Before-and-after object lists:
***
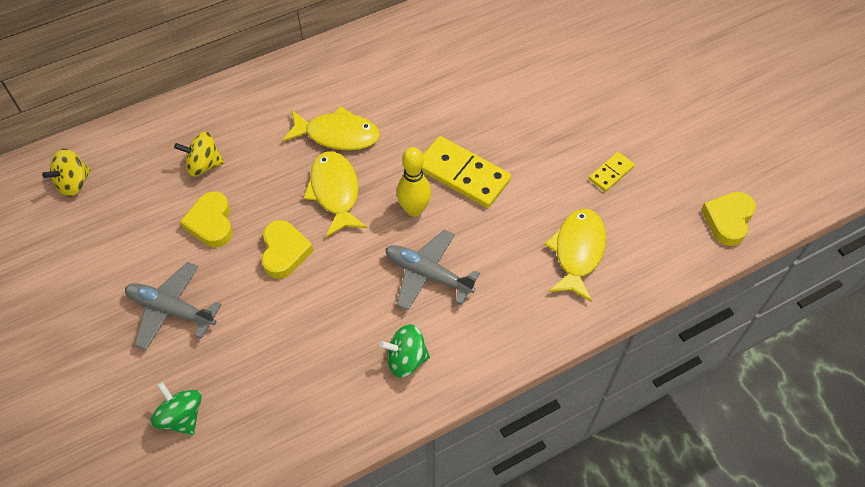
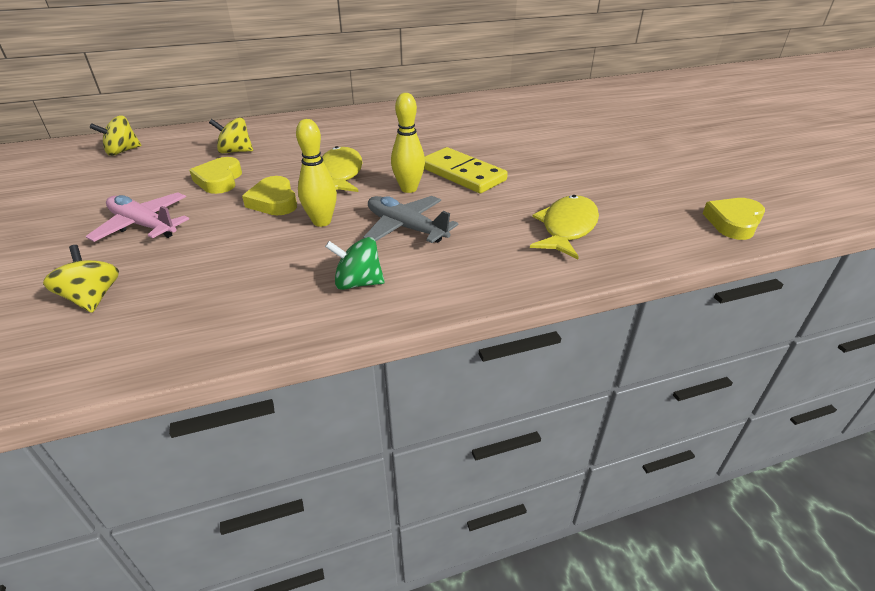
camera: 10 degrees right, 20 degrees down
(171, 310) = (144, 225): grey plane -> pink plane
(182, 416) = (93, 298): green spinning top -> yellow spinning top
(284, 252) = (274, 201): yellow heart -> yellow heart turned 150 degrees clockwise
(337, 135) = (358, 146): yellow fish -> none
(344, 277) = (322, 222): none -> yellow bowling pin
(611, 173) = (607, 184): yellow domino -> none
***
TASK: Your response must reproduce every line of the data exactly, with images omitted.

RESULT OF THE EXERCISE:
camera: 10 degrees right, 20 degrees down
(171, 310) = (144, 225): grey plane -> pink plane
(182, 416) = (93, 298): green spinning top -> yellow spinning top
(284, 252) = (274, 201): yellow heart -> yellow heart turned 150 degrees clockwise
(337, 135) = (358, 146): yellow fish -> none
(344, 277) = (322, 222): none -> yellow bowling pin
(611, 173) = (607, 184): yellow domino -> none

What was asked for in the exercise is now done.